* **WORK REQUIRED**: Reproduce the following lines word for word, omitting the pictures.

»»

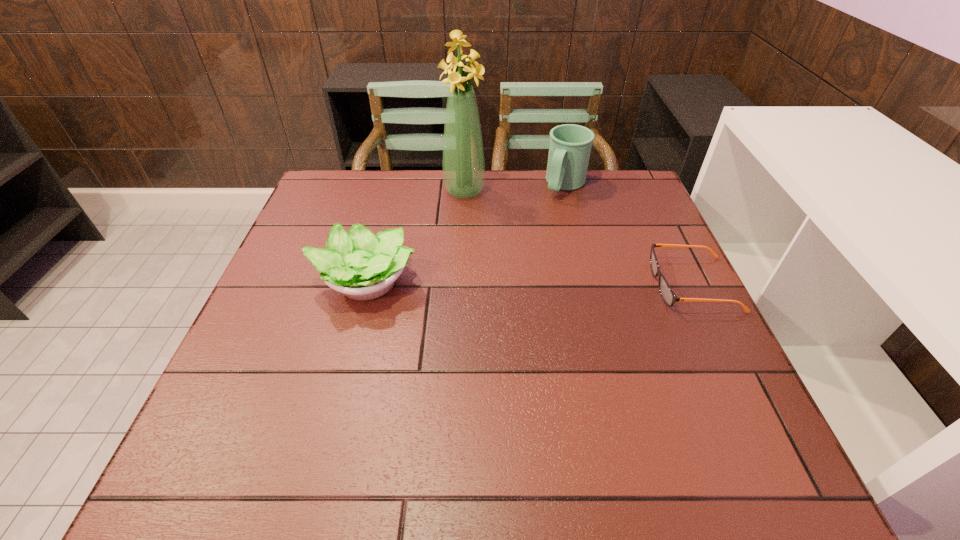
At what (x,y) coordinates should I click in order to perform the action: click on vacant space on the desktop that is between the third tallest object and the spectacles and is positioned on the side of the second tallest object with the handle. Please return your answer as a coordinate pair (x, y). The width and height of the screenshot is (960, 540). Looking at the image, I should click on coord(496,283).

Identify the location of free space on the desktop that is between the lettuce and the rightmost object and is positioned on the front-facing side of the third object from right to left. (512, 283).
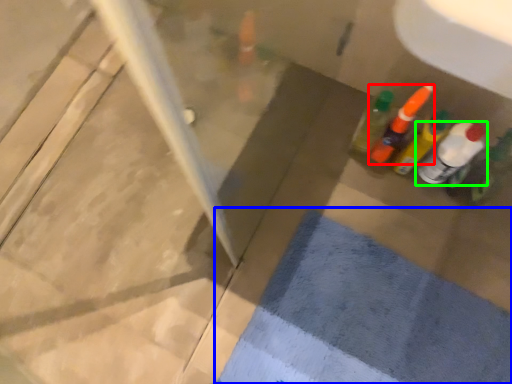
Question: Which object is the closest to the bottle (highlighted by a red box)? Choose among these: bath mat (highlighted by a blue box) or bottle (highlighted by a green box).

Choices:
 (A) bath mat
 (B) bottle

««

* **EXERCISE RESPONSE**:
At what (x,y) coordinates should I click in order to perform the action: click on vacant space on the desktop that is between the third tallest object and the spectacles and is positioned on the side of the second tallest object with the handle. Please return your answer as a coordinate pair (x, y). The width and height of the screenshot is (960, 540). Looking at the image, I should click on coord(496,283).

Identify the location of free space on the desktop that is between the lettuce and the rightmost object and is positioned on the front-facing side of the third object from right to left. (512, 283).
Question: Which object is the closest to the bottle (highlighted by a red box)? Choose among these: bath mat (highlighted by a blue box) or bottle (highlighted by a green box).

Choices:
 (A) bath mat
 (B) bottle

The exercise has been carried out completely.